■ Records from a data source
--- START ---
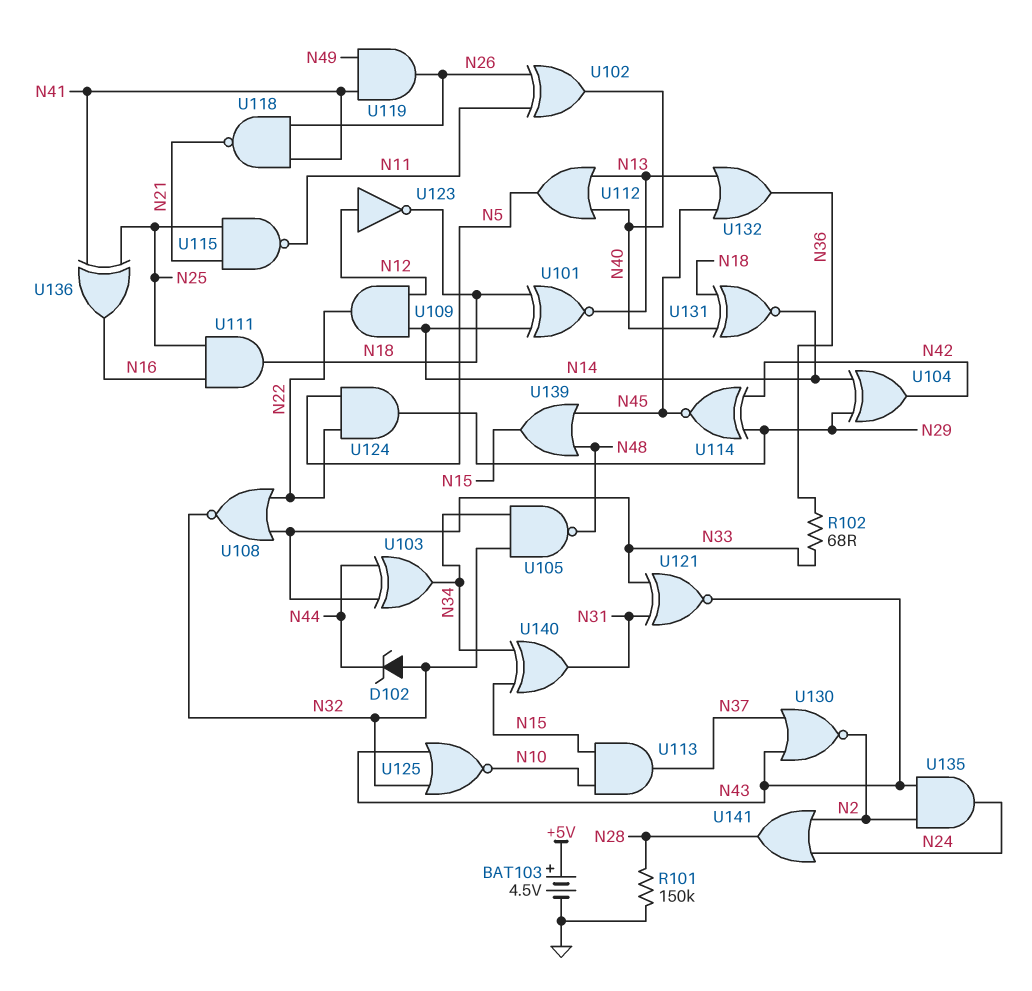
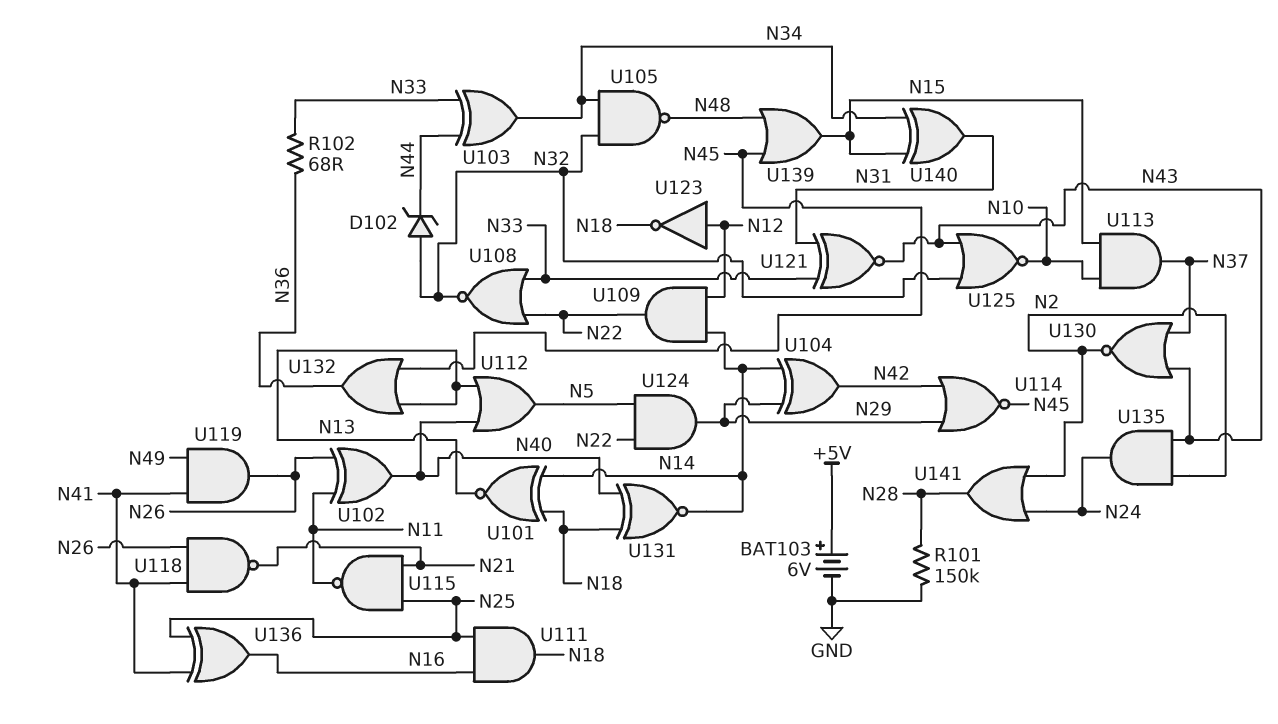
BAT103: 4.5V (plus +5V, minus GND) -> 6V (plus +5V, minus GND)
U114: XNOR (in N29, in N42, out N45) -> NOR (in N29, in N42, out N45)

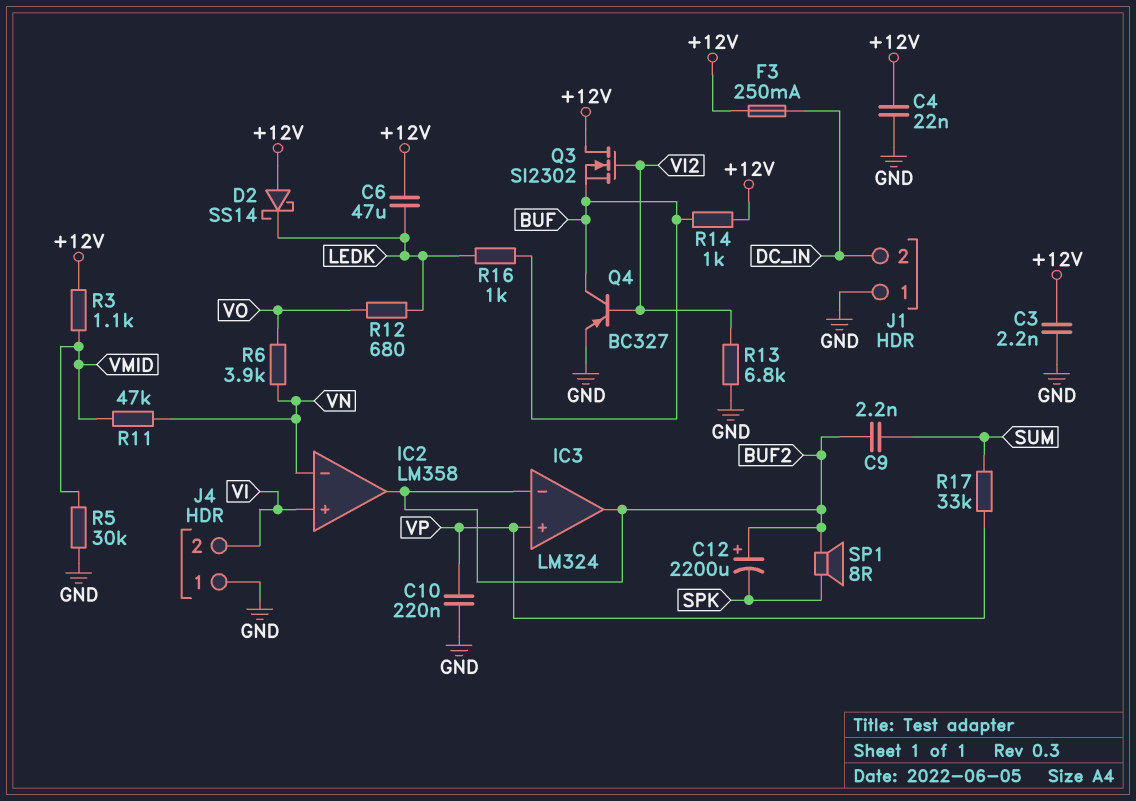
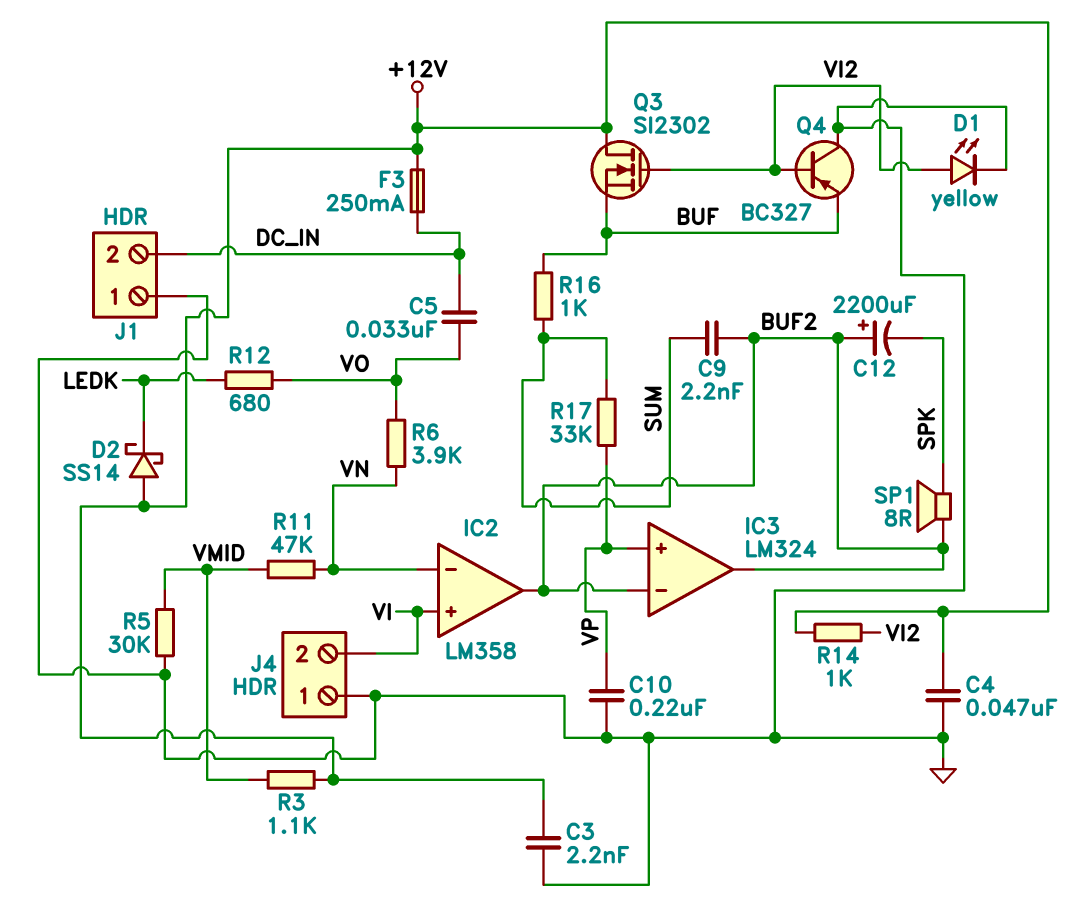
C4: 22nF (+12V, GND) -> 47nF (+12V, GND)
C5: none -> 33nF (DC_IN, VO)
C6: 47uF (+12V, LEDK) -> none
D1: none -> LED yellow (A VI2, K GND)
Q4: PNP BC327 (B VI2, C BUF, E GND) -> PNP BC327 (B VI2, C GND, E BUF)
R13: 6.8k (GND, VI2) -> none
R14: 1k (+12V, BUF) -> 1k (+12V, VI2)
R16: 1k (BUF, LEDK) -> 1k (BUF, SUM)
--- END ---
■ TASK TO COMPLETE
Nothing but the pictures may be dropped; output the records above exactly.

■ TASK OUTPUT
BAT103: 4.5V (plus +5V, minus GND) -> 6V (plus +5V, minus GND)
U114: XNOR (in N29, in N42, out N45) -> NOR (in N29, in N42, out N45)

C4: 22nF (+12V, GND) -> 47nF (+12V, GND)
C5: none -> 33nF (DC_IN, VO)
C6: 47uF (+12V, LEDK) -> none
D1: none -> LED yellow (A VI2, K GND)
Q4: PNP BC327 (B VI2, C BUF, E GND) -> PNP BC327 (B VI2, C GND, E BUF)
R13: 6.8k (GND, VI2) -> none
R14: 1k (+12V, BUF) -> 1k (+12V, VI2)
R16: 1k (BUF, LEDK) -> 1k (BUF, SUM)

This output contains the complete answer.